--- START Input for this task ---

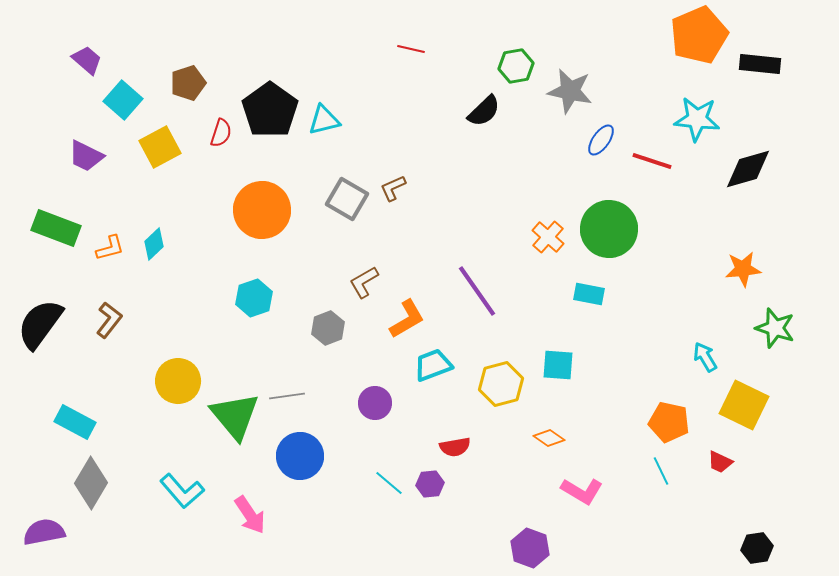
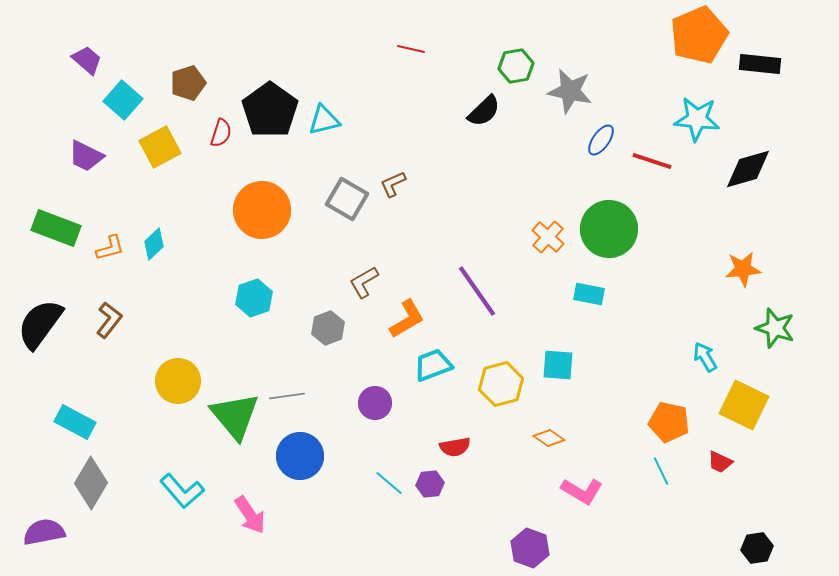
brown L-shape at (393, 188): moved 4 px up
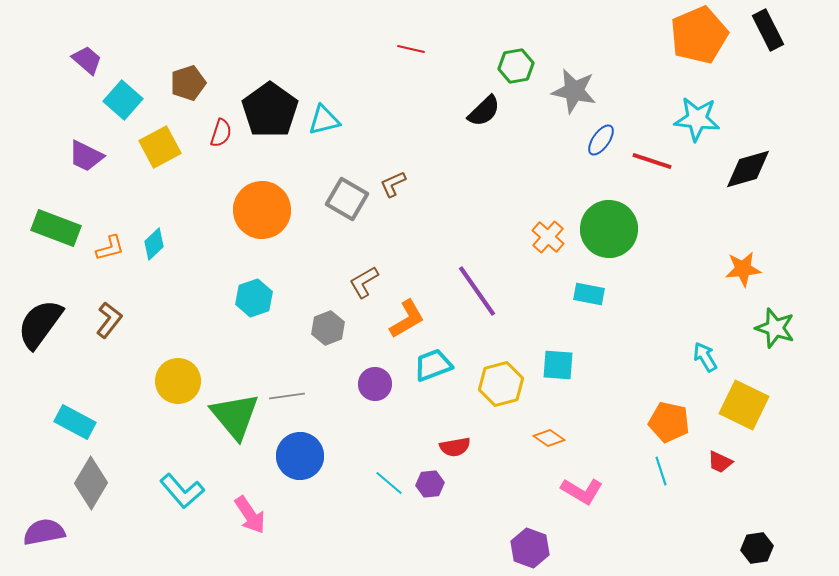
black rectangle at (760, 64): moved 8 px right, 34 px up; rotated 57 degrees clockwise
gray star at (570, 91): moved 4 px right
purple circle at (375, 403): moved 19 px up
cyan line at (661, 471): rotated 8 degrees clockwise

--- END Input for this task ---

= The exercise =
Format each line of the listing above as one string in a JSON array, skipping blank lines and leaving out the pictures.

= Expected answer =
[
  "brown L-shape at (393, 188): moved 4 px up",
  "black rectangle at (760, 64): moved 8 px right, 34 px up; rotated 57 degrees clockwise",
  "gray star at (570, 91): moved 4 px right",
  "purple circle at (375, 403): moved 19 px up",
  "cyan line at (661, 471): rotated 8 degrees clockwise"
]